## Recorded data
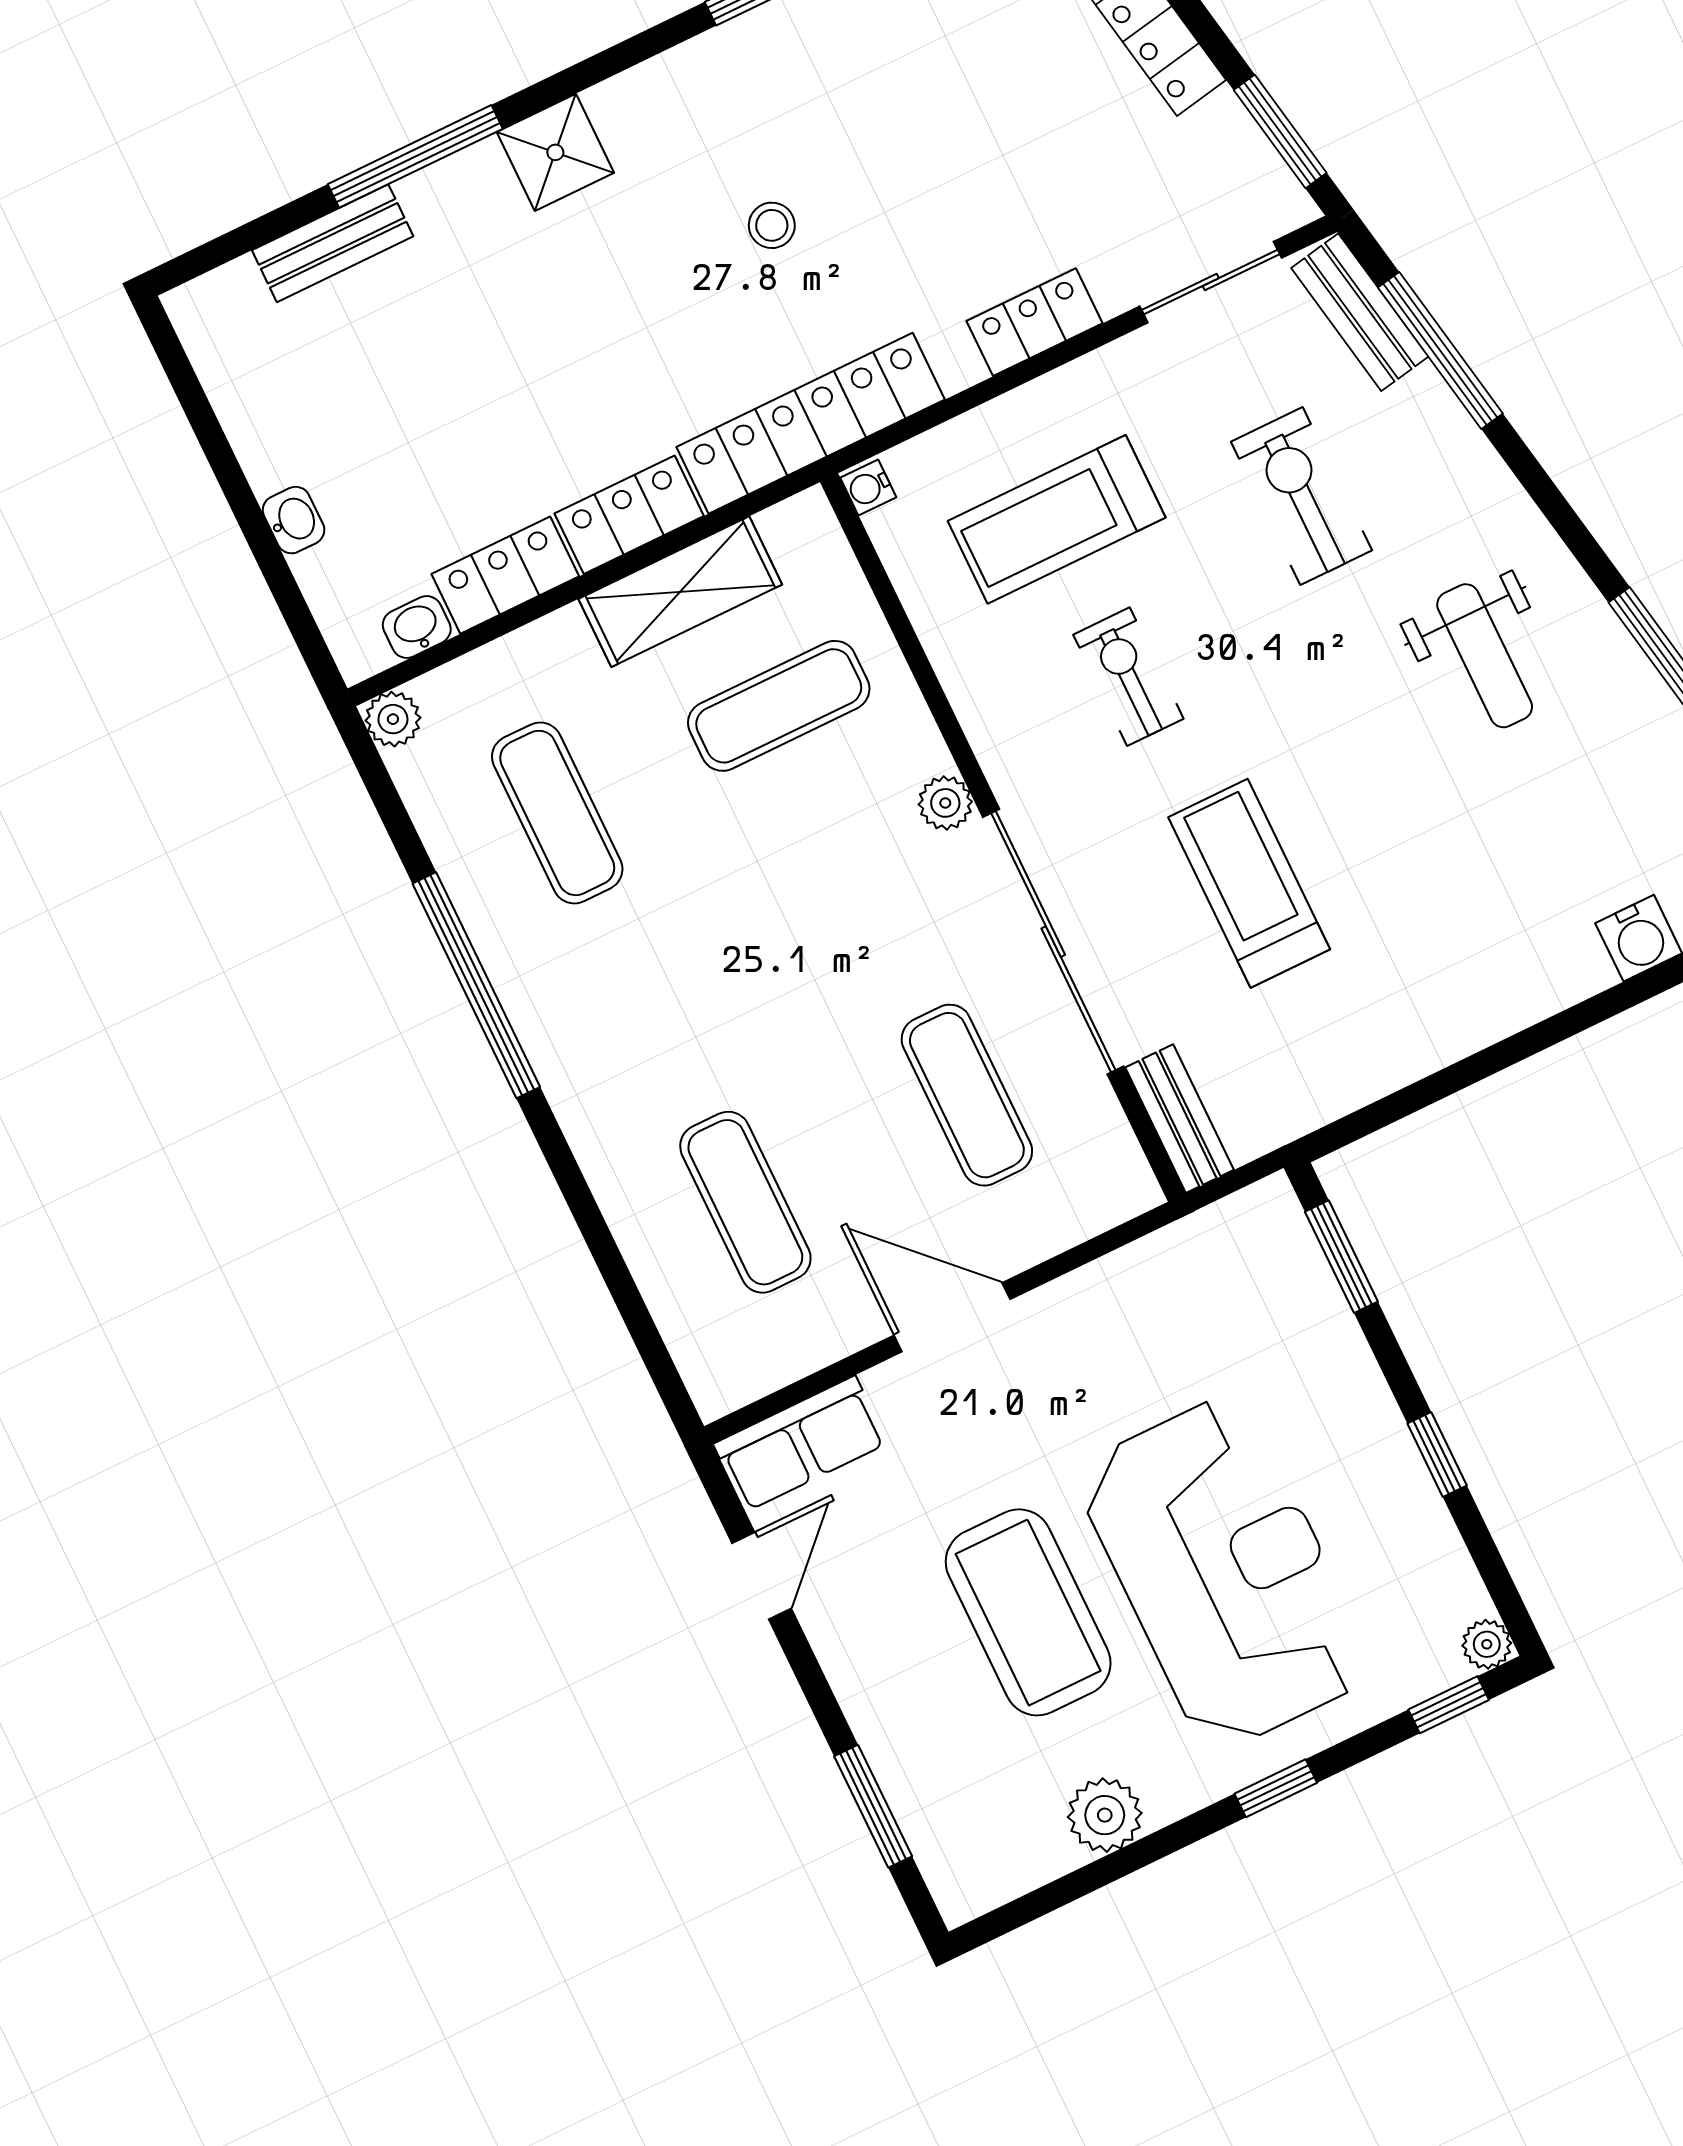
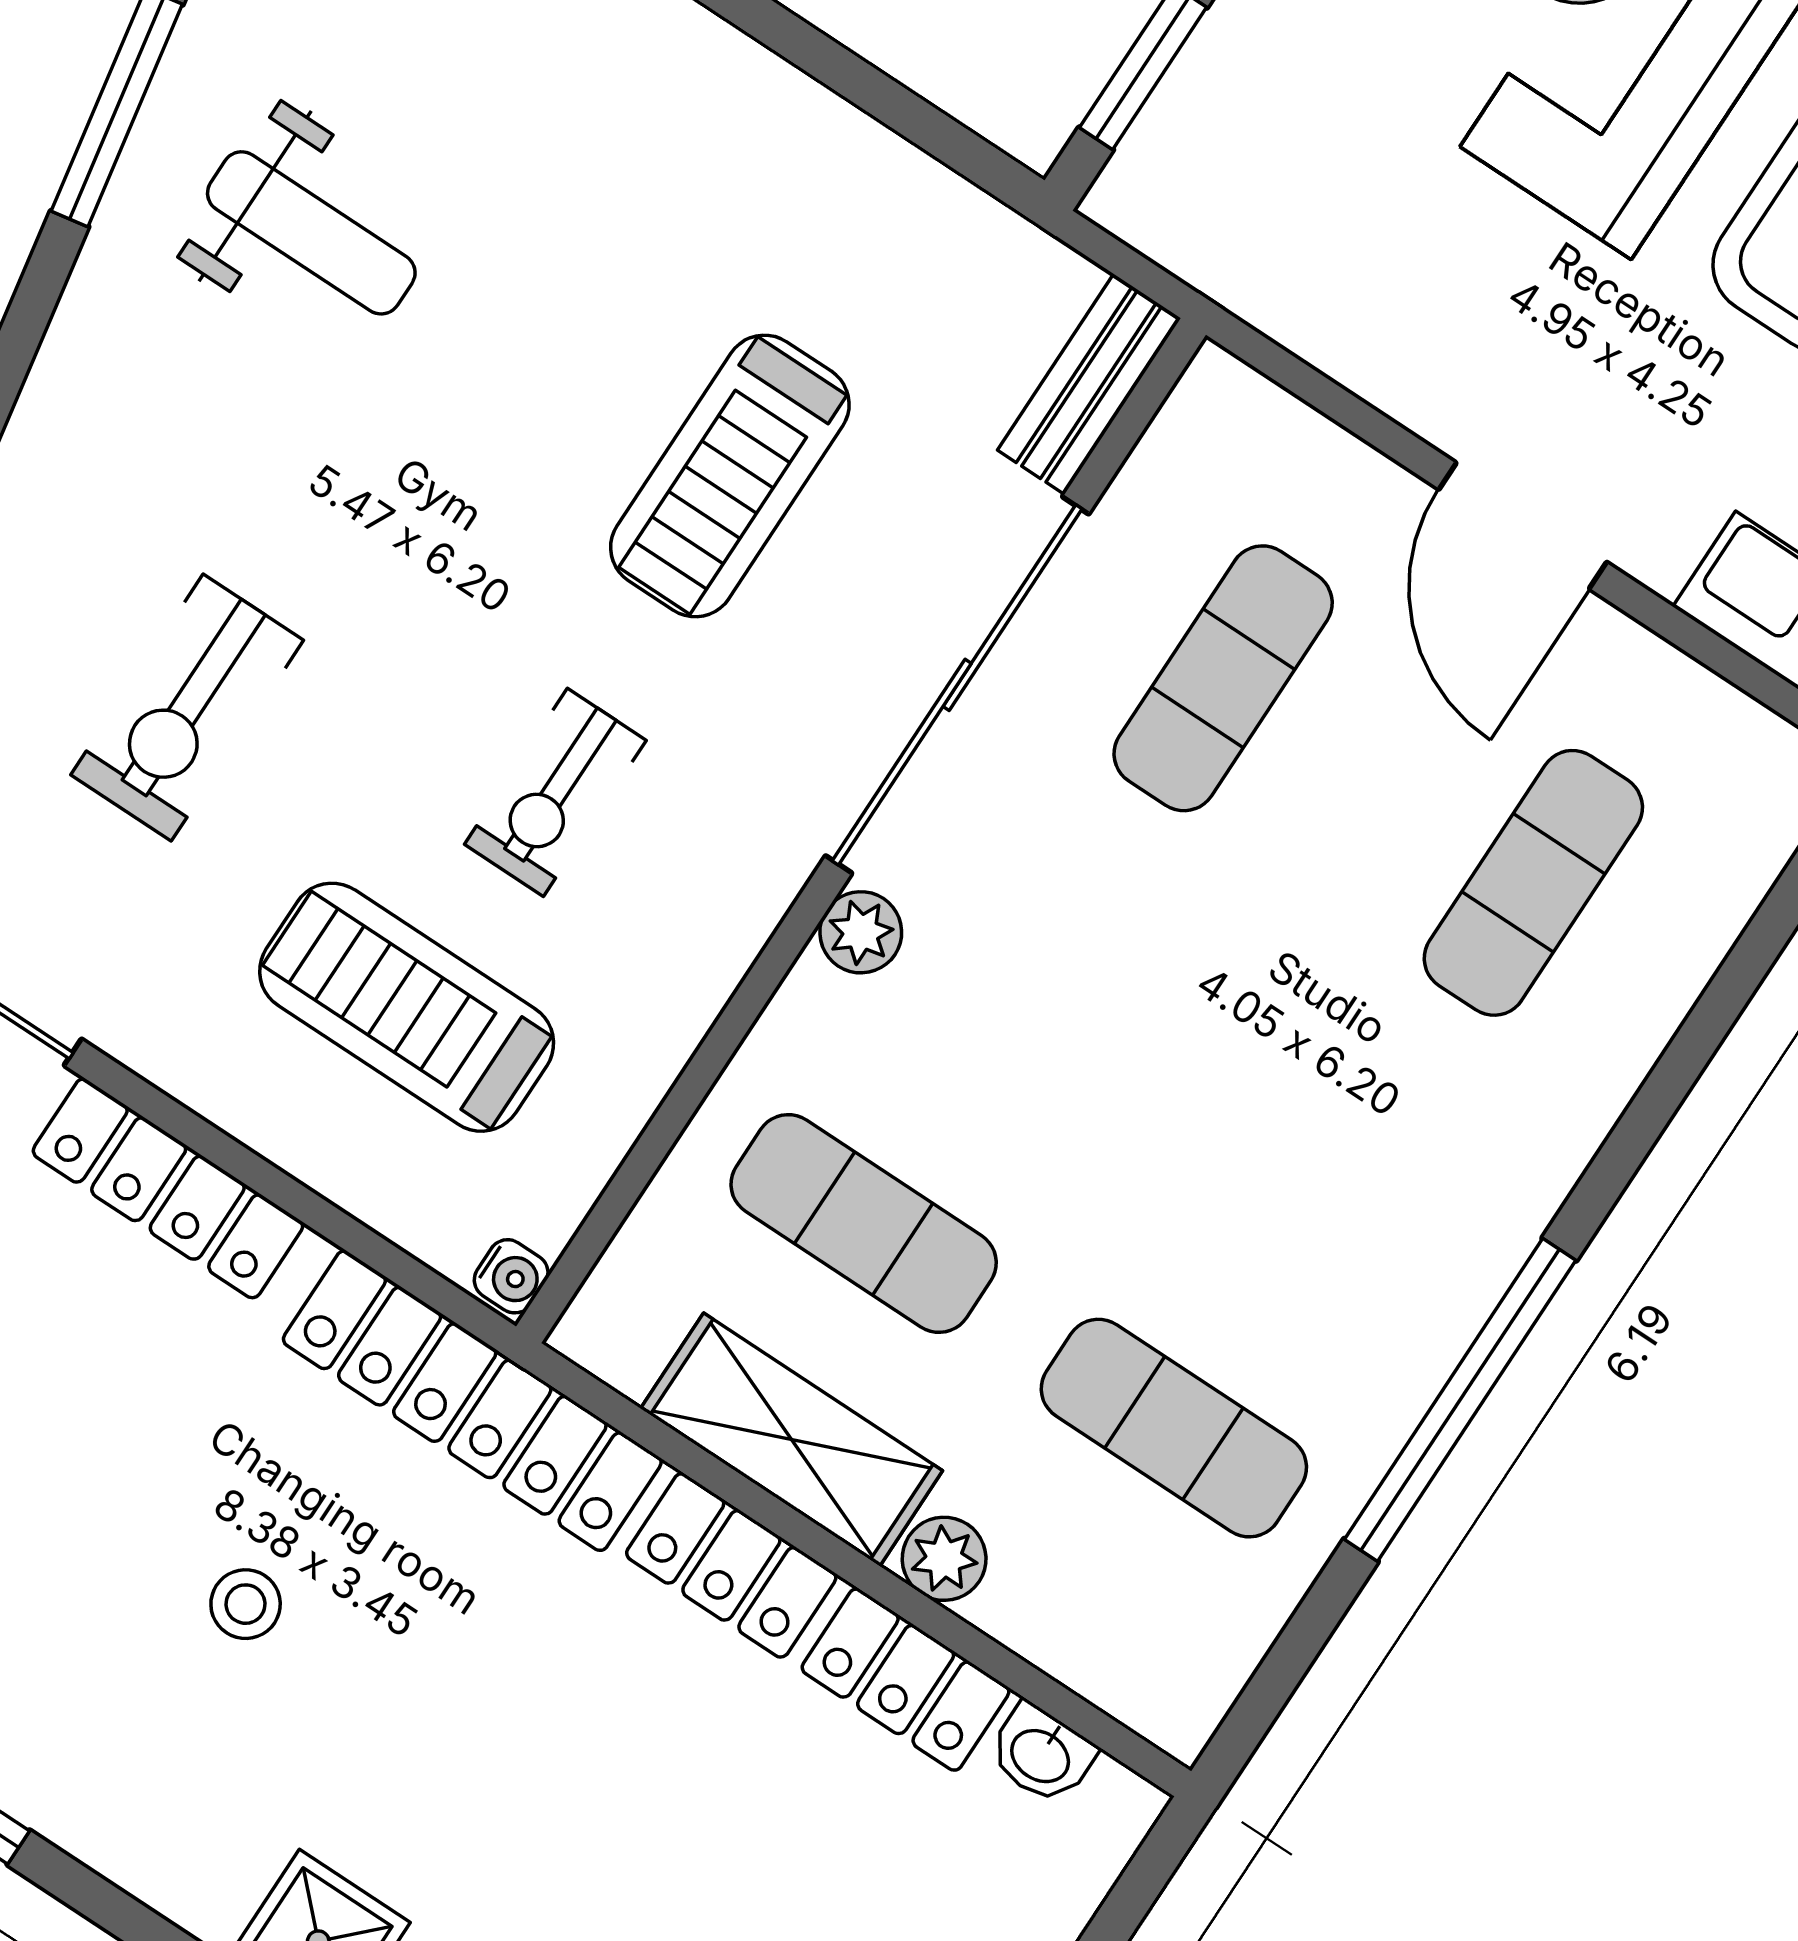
locker: (1035, 322) -> (168, 1188), width x1.53
treadmill: (1057, 519) -> (407, 1007), turned 180
weight bench: (1485, 656) -> (311, 233), moved, turned 90
plant: (393, 719) -> (944, 1559), moved
exercise mat: (557, 813) -> (1174, 1428), turned 90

## Problem details
Copy the listing exactly but drop its images.

## Result below
locker: (1035, 322) -> (168, 1188), width x1.53
treadmill: (1057, 519) -> (407, 1007), turned 180
weight bench: (1485, 656) -> (311, 233), moved, turned 90
plant: (393, 719) -> (944, 1559), moved
exercise mat: (557, 813) -> (1174, 1428), turned 90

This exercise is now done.